**Required action**
Under this line are records; the part from the line containing "C5: 220nF (VB, VI) -> 220nF (GND, VA)" through the line containing "V1: AC 24V (GND, OUT) -> AC 24V (GND, VI)" should be repeated exactly. Please exclude pictures.
---------- Given records
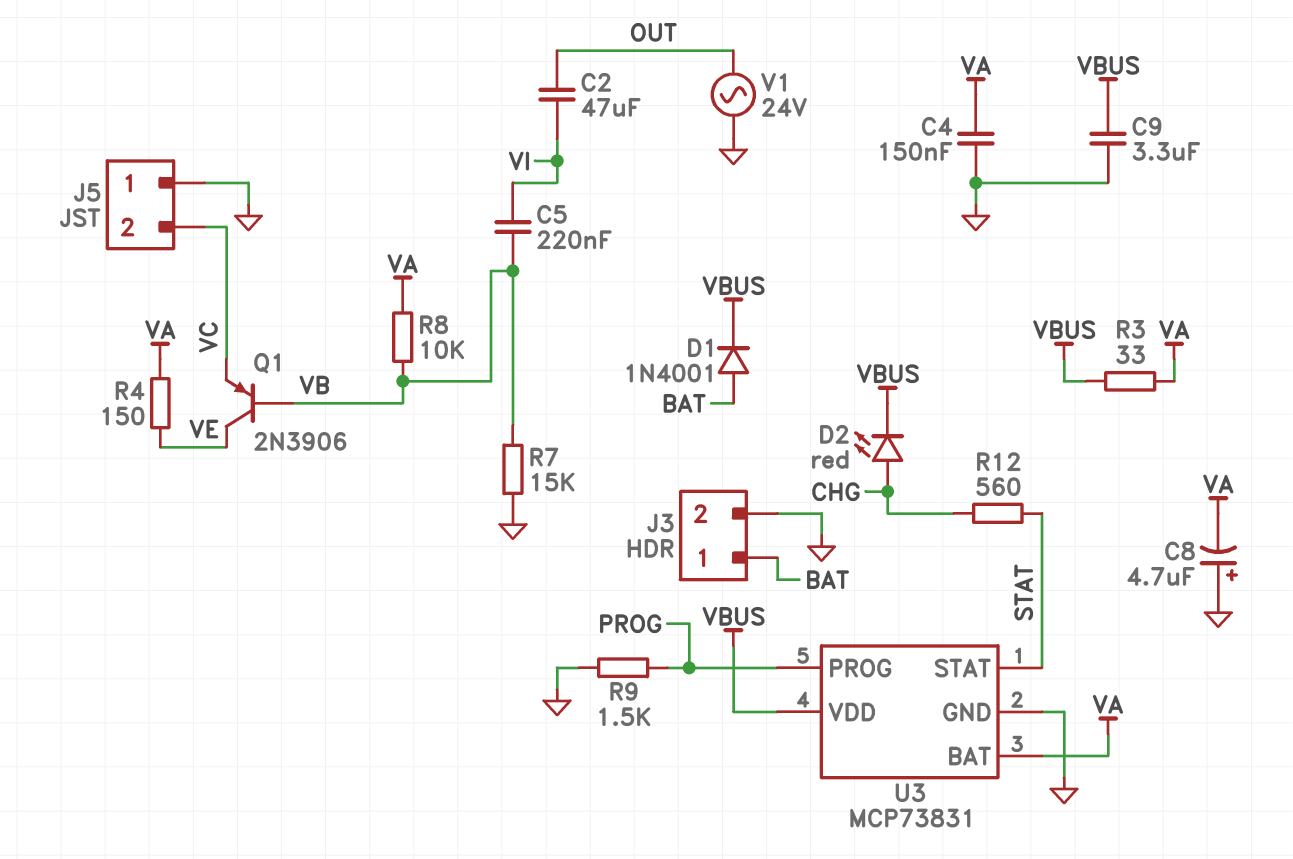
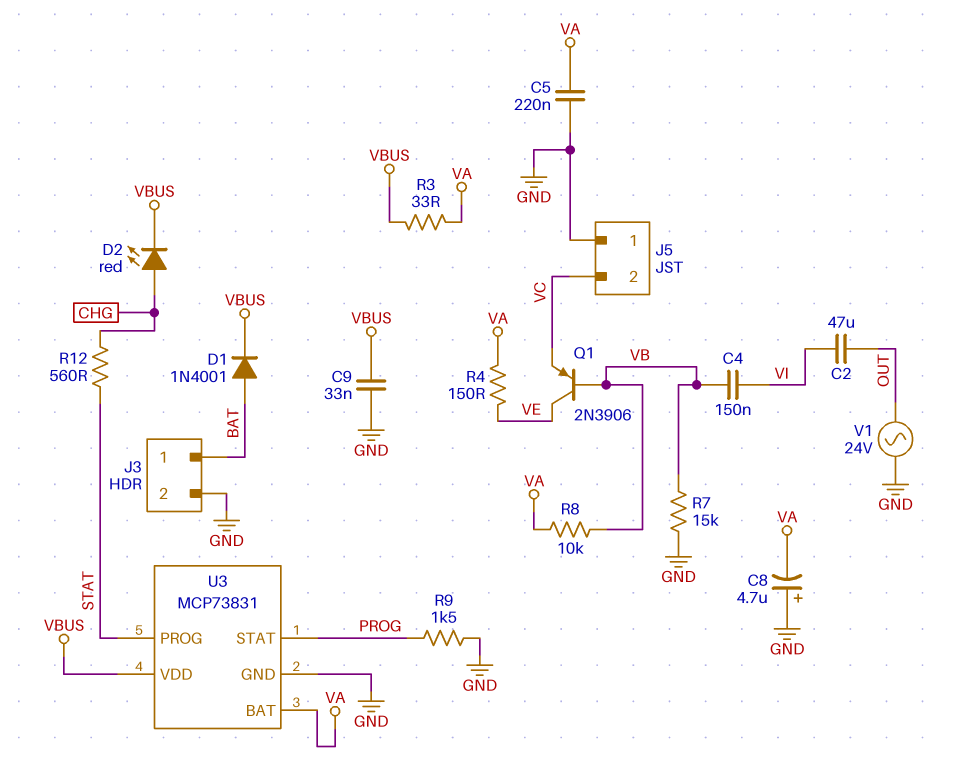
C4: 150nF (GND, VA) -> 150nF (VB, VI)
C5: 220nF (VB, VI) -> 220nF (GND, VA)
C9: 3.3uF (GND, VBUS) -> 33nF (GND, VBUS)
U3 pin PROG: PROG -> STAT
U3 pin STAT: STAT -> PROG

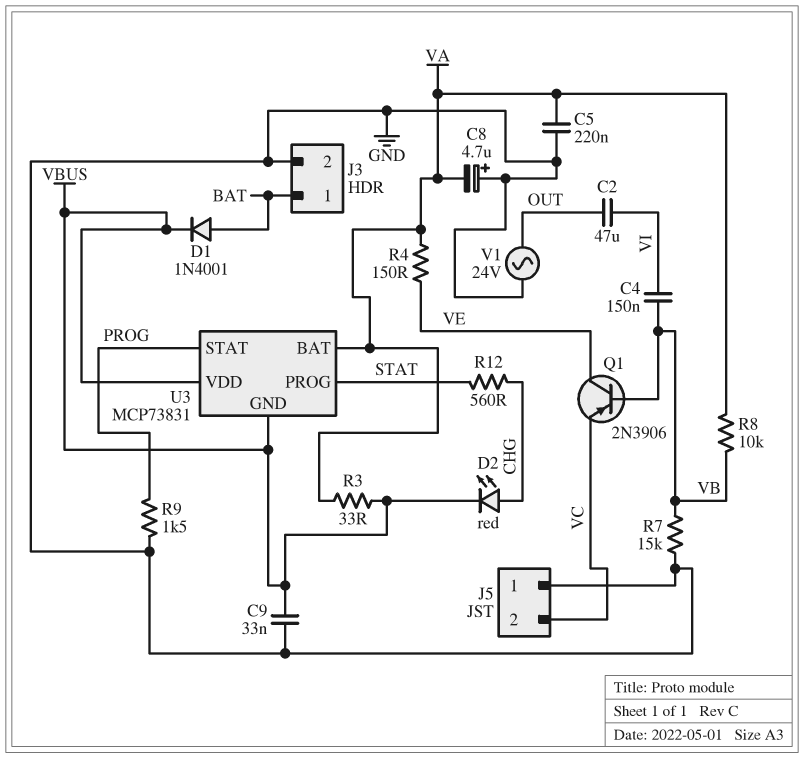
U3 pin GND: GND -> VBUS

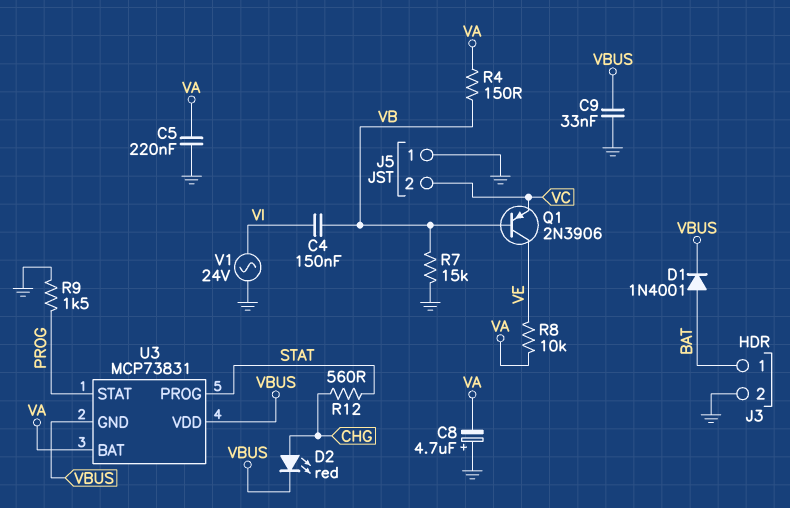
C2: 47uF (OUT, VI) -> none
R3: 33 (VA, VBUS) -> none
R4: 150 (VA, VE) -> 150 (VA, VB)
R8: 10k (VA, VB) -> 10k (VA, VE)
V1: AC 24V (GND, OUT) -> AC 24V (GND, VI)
--------------------
---------- Given records
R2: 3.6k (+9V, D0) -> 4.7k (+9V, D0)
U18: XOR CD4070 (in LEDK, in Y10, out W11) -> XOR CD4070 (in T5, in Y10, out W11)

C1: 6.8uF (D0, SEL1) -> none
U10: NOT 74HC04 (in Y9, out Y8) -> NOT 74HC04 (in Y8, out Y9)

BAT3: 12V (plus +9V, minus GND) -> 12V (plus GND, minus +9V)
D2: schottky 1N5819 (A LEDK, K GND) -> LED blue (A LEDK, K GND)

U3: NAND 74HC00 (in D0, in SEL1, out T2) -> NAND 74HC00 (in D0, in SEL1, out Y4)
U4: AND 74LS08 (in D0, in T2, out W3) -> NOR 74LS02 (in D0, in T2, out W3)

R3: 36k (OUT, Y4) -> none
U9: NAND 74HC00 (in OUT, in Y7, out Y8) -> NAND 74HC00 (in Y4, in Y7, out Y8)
--------------------
**Output below**
C5: 220nF (VB, VI) -> 220nF (GND, VA)
C9: 3.3uF (GND, VBUS) -> 33nF (GND, VBUS)
U3 pin PROG: PROG -> STAT
U3 pin STAT: STAT -> PROG

U3 pin GND: GND -> VBUS

C2: 47uF (OUT, VI) -> none
R3: 33 (VA, VBUS) -> none
R4: 150 (VA, VE) -> 150 (VA, VB)
R8: 10k (VA, VB) -> 10k (VA, VE)
V1: AC 24V (GND, OUT) -> AC 24V (GND, VI)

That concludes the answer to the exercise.